**WORK TO COMPLETE:** Skip the pictures and repeat each line of the data exactly.

[Itemized modification records]
· · · ·
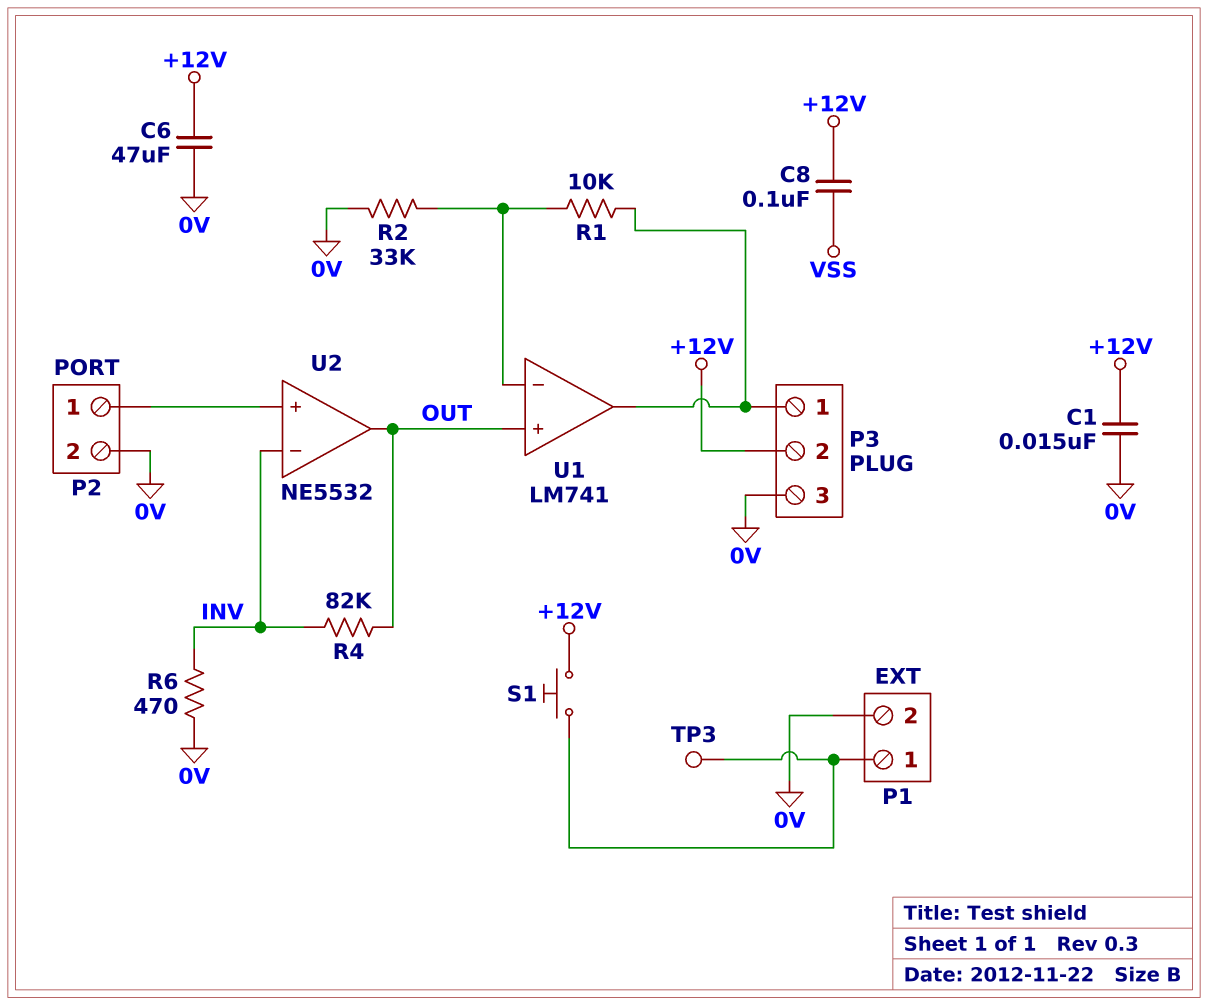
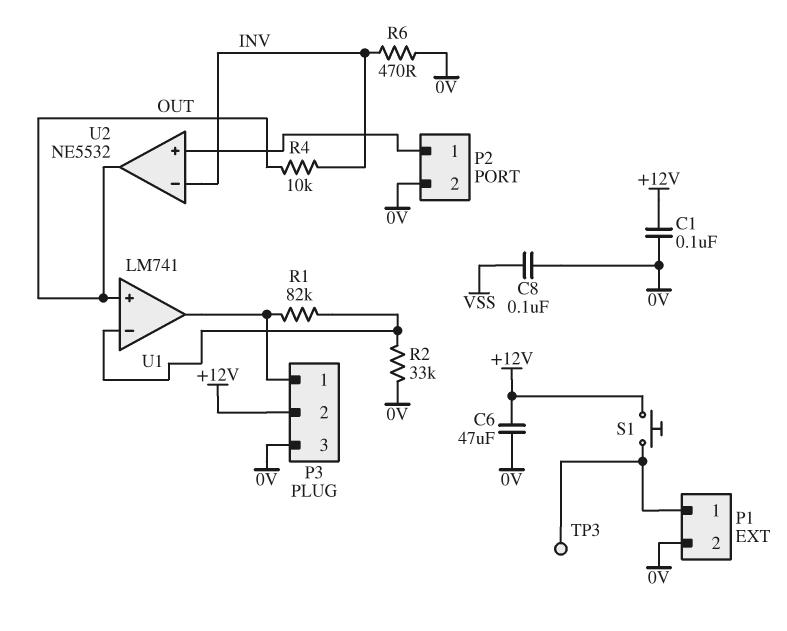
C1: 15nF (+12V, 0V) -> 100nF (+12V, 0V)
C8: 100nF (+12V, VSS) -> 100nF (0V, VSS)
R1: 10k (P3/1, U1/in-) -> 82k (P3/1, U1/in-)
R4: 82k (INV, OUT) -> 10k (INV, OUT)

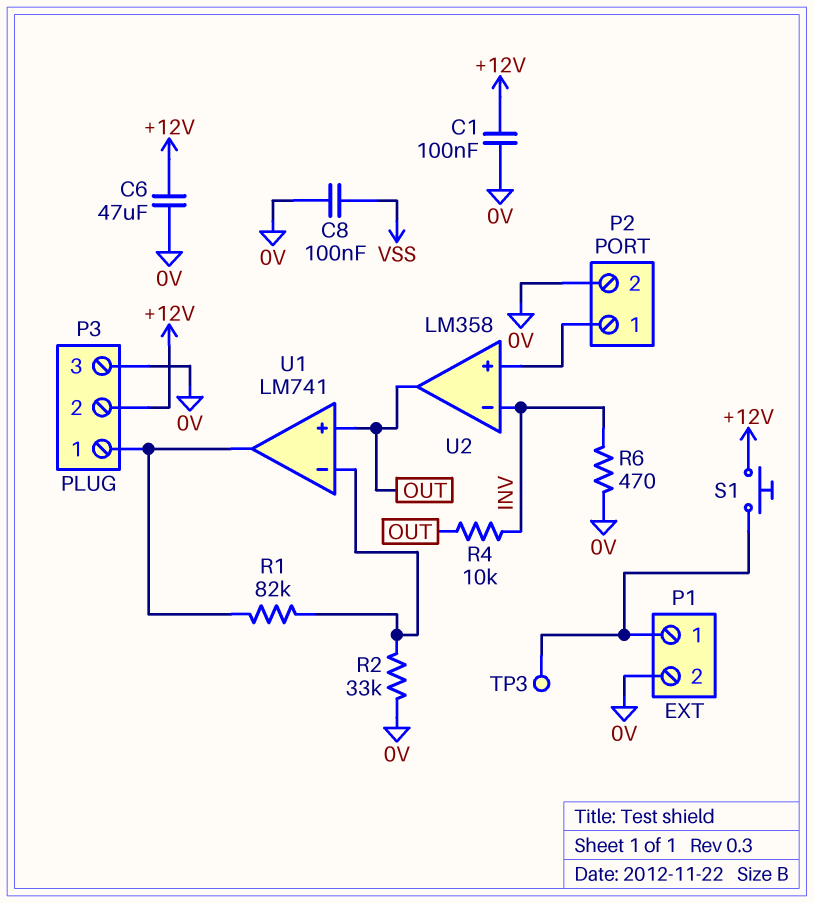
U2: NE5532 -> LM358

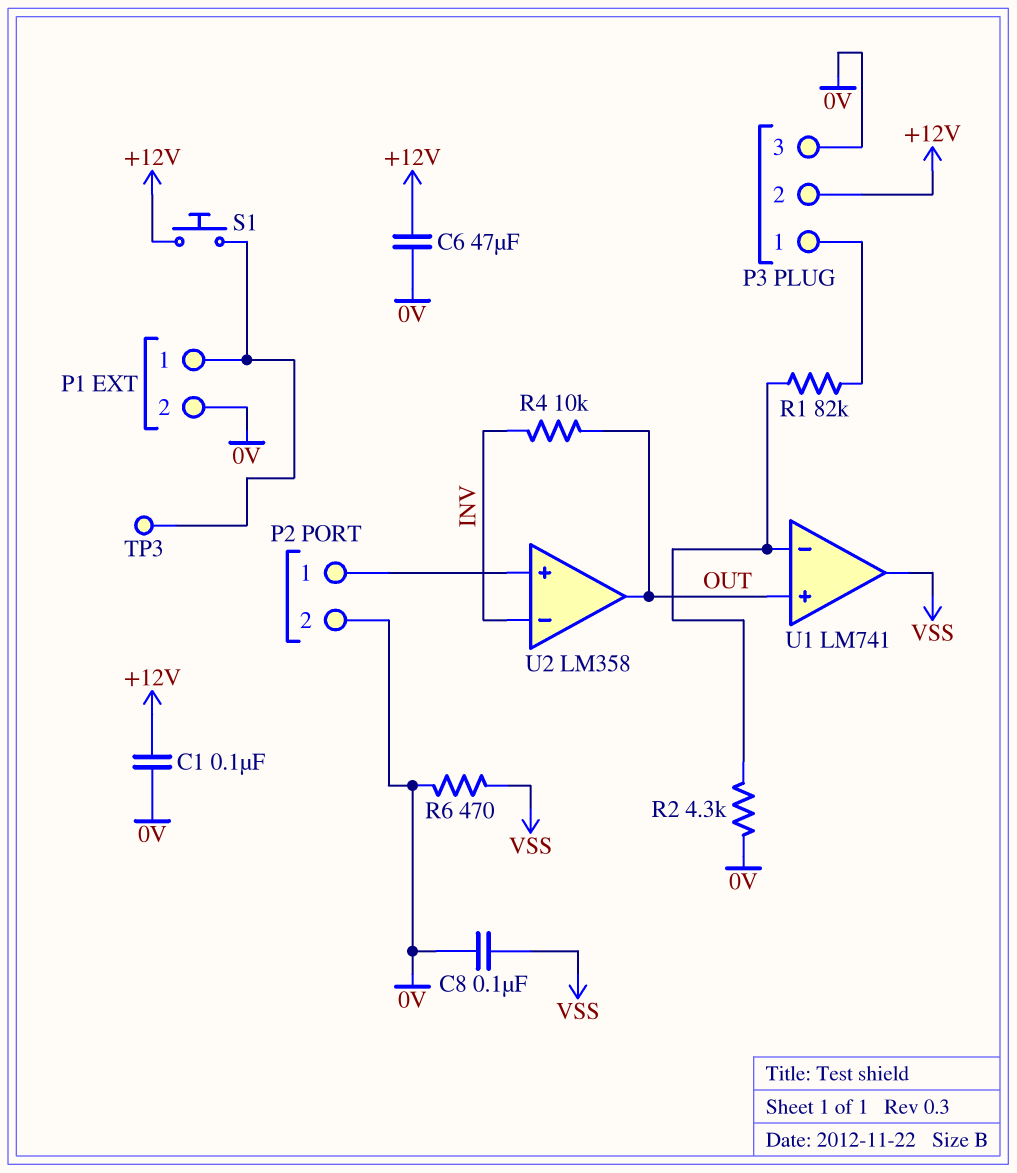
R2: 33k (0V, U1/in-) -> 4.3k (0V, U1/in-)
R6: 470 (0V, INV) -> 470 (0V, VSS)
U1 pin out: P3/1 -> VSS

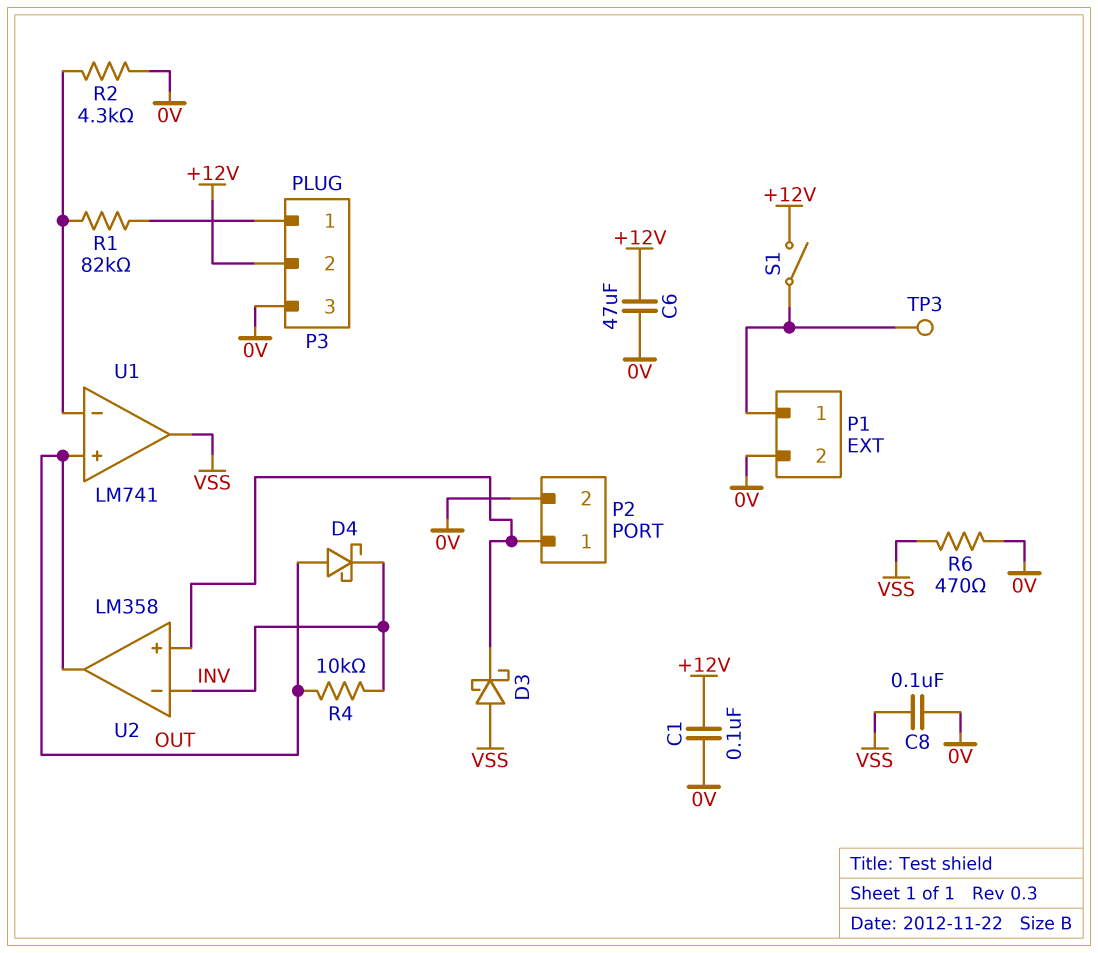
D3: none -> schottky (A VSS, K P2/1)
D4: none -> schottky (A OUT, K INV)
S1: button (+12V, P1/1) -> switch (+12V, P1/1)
· · · ·
**YOUR SOLUTION:**
C1: 15nF (+12V, 0V) -> 100nF (+12V, 0V)
C8: 100nF (+12V, VSS) -> 100nF (0V, VSS)
R1: 10k (P3/1, U1/in-) -> 82k (P3/1, U1/in-)
R4: 82k (INV, OUT) -> 10k (INV, OUT)

U2: NE5532 -> LM358

R2: 33k (0V, U1/in-) -> 4.3k (0V, U1/in-)
R6: 470 (0V, INV) -> 470 (0V, VSS)
U1 pin out: P3/1 -> VSS

D3: none -> schottky (A VSS, K P2/1)
D4: none -> schottky (A OUT, K INV)
S1: button (+12V, P1/1) -> switch (+12V, P1/1)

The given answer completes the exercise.